◆ Dataset entries:
═══

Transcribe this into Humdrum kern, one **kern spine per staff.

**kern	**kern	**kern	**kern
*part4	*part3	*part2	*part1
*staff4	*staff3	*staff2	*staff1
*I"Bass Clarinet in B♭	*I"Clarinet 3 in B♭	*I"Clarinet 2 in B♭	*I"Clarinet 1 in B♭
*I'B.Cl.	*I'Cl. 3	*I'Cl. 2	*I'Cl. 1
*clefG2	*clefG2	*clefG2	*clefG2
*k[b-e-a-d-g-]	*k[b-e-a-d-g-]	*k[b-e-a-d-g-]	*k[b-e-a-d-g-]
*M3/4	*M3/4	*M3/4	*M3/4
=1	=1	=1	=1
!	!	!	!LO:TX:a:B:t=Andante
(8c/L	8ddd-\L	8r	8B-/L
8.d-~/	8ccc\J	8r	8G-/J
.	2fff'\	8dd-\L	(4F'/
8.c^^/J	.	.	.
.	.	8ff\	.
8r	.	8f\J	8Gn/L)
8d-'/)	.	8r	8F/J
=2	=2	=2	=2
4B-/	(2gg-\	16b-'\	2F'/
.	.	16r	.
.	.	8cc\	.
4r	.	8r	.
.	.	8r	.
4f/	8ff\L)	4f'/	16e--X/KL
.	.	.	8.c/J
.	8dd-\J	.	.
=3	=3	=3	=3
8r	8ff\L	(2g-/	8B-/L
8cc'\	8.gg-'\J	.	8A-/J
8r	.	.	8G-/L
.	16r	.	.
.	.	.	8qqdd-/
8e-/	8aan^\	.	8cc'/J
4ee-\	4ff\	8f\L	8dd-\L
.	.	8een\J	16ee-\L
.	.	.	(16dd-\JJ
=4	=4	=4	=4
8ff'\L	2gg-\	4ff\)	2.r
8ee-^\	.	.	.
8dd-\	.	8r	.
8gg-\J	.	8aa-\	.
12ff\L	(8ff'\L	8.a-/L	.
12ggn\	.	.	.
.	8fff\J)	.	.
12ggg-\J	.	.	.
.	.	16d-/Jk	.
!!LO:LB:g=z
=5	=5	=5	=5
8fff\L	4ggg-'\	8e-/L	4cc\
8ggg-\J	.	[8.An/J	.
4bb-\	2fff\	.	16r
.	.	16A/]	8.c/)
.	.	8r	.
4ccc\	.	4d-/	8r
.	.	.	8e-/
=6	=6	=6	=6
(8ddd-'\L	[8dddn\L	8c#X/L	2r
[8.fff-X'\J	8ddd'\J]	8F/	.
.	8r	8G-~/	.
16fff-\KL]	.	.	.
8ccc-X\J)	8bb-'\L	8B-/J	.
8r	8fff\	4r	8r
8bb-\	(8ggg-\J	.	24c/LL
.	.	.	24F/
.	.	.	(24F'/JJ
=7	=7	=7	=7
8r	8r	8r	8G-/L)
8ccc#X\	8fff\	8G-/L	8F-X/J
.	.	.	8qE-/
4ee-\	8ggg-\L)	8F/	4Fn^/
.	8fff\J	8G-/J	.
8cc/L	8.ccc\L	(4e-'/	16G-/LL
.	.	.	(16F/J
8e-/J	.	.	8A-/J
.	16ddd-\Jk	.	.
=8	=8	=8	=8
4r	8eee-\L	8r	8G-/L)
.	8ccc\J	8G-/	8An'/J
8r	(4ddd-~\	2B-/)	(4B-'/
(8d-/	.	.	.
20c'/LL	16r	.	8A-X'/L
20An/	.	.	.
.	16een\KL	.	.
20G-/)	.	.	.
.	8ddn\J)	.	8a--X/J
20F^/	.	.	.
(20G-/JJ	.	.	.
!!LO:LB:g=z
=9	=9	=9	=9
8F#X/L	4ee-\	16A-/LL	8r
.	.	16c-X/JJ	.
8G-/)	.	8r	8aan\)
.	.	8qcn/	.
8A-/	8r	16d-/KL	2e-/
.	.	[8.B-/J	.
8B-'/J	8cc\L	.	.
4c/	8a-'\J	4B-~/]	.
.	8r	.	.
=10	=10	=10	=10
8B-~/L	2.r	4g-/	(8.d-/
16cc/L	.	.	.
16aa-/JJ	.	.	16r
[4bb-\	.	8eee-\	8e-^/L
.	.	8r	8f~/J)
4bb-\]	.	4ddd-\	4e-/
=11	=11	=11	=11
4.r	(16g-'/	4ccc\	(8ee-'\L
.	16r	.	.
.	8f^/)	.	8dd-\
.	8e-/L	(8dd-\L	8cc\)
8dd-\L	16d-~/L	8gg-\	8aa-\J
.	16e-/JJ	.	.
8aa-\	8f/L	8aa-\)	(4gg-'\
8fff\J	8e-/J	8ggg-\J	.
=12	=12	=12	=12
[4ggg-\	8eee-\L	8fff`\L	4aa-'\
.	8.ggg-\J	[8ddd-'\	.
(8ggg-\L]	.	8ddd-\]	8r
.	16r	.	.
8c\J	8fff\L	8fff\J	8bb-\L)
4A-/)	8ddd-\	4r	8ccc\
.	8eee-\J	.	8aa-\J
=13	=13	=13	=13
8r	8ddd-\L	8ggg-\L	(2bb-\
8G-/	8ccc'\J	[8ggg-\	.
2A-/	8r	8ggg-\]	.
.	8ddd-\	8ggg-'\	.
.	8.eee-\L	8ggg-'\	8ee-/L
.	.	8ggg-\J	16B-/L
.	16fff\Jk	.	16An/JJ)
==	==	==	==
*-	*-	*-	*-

═══

◆ Aim of the task:
Count the lines in the records above that contain the string "kern", with case counting. Give only the number.

◆ Response below:
2